— Given information —
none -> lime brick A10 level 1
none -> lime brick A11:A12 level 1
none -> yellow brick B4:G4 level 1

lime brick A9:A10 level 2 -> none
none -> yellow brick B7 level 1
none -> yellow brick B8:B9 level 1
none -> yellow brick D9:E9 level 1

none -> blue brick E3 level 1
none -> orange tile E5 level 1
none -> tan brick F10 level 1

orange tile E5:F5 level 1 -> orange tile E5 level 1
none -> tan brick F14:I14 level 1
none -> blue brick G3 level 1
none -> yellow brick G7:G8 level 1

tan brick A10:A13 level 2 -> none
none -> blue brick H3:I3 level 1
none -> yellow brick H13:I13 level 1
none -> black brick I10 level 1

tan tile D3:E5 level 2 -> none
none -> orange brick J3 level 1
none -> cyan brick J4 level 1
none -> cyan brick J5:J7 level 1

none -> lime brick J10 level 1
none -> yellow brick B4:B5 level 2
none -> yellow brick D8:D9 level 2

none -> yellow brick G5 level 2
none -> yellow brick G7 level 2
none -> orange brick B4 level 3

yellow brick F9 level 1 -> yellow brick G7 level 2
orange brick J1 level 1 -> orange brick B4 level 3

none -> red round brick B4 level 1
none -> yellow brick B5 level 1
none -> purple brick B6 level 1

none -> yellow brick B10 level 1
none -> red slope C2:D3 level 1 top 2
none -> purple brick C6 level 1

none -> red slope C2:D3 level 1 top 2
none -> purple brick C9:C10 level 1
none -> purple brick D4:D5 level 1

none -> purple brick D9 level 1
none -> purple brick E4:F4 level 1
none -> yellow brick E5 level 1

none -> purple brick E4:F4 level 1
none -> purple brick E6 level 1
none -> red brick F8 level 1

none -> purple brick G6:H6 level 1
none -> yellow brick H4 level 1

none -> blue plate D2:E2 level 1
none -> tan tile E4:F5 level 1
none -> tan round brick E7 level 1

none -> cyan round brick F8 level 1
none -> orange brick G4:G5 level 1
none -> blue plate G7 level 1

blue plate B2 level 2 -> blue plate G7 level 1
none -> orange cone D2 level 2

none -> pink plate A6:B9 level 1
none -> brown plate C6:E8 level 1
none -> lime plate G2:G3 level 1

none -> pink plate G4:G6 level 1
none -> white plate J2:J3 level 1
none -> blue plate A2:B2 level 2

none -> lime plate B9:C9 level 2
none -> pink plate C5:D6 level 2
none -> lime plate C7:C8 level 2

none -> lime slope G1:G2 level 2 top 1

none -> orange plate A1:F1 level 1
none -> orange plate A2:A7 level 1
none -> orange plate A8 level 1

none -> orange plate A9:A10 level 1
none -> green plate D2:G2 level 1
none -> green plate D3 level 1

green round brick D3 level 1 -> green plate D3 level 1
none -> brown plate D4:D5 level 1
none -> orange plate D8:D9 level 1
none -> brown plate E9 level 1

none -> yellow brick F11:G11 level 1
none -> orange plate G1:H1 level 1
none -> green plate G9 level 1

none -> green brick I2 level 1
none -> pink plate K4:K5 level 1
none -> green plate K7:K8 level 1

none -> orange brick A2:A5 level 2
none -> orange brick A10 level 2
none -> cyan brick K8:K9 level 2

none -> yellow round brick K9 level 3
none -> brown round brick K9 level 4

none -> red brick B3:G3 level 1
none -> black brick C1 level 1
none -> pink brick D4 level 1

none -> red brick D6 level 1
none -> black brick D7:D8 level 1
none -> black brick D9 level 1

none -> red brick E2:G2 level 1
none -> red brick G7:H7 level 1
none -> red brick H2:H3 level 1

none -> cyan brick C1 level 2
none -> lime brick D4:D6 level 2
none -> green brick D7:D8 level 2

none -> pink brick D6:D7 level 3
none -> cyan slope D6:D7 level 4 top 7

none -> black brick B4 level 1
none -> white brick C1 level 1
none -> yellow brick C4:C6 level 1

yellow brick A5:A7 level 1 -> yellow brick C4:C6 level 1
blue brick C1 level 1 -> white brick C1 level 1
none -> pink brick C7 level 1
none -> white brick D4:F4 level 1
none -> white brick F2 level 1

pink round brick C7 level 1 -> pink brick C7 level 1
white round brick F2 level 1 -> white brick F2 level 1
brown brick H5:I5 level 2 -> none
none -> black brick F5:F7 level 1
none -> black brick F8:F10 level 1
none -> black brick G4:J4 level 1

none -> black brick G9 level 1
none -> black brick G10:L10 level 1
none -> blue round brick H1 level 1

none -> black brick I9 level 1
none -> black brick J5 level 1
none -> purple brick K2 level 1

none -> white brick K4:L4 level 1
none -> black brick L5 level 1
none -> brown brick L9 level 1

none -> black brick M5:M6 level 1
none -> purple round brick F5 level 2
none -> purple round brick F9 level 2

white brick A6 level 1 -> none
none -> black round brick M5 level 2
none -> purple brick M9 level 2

— What the task requires —
Give the lines of the material above again, exactly, from its first line through the line that contains "none -> lime slope G1:G2 level 2 top 1" and no further.

— Result of the task —
none -> lime brick A10 level 1
none -> lime brick A11:A12 level 1
none -> yellow brick B4:G4 level 1

lime brick A9:A10 level 2 -> none
none -> yellow brick B7 level 1
none -> yellow brick B8:B9 level 1
none -> yellow brick D9:E9 level 1

none -> blue brick E3 level 1
none -> orange tile E5 level 1
none -> tan brick F10 level 1

orange tile E5:F5 level 1 -> orange tile E5 level 1
none -> tan brick F14:I14 level 1
none -> blue brick G3 level 1
none -> yellow brick G7:G8 level 1

tan brick A10:A13 level 2 -> none
none -> blue brick H3:I3 level 1
none -> yellow brick H13:I13 level 1
none -> black brick I10 level 1

tan tile D3:E5 level 2 -> none
none -> orange brick J3 level 1
none -> cyan brick J4 level 1
none -> cyan brick J5:J7 level 1

none -> lime brick J10 level 1
none -> yellow brick B4:B5 level 2
none -> yellow brick D8:D9 level 2

none -> yellow brick G5 level 2
none -> yellow brick G7 level 2
none -> orange brick B4 level 3

yellow brick F9 level 1 -> yellow brick G7 level 2
orange brick J1 level 1 -> orange brick B4 level 3

none -> red round brick B4 level 1
none -> yellow brick B5 level 1
none -> purple brick B6 level 1

none -> yellow brick B10 level 1
none -> red slope C2:D3 level 1 top 2
none -> purple brick C6 level 1

none -> red slope C2:D3 level 1 top 2
none -> purple brick C9:C10 level 1
none -> purple brick D4:D5 level 1

none -> purple brick D9 level 1
none -> purple brick E4:F4 level 1
none -> yellow brick E5 level 1

none -> purple brick E4:F4 level 1
none -> purple brick E6 level 1
none -> red brick F8 level 1

none -> purple brick G6:H6 level 1
none -> yellow brick H4 level 1

none -> blue plate D2:E2 level 1
none -> tan tile E4:F5 level 1
none -> tan round brick E7 level 1

none -> cyan round brick F8 level 1
none -> orange brick G4:G5 level 1
none -> blue plate G7 level 1

blue plate B2 level 2 -> blue plate G7 level 1
none -> orange cone D2 level 2

none -> pink plate A6:B9 level 1
none -> brown plate C6:E8 level 1
none -> lime plate G2:G3 level 1

none -> pink plate G4:G6 level 1
none -> white plate J2:J3 level 1
none -> blue plate A2:B2 level 2

none -> lime plate B9:C9 level 2
none -> pink plate C5:D6 level 2
none -> lime plate C7:C8 level 2

none -> lime slope G1:G2 level 2 top 1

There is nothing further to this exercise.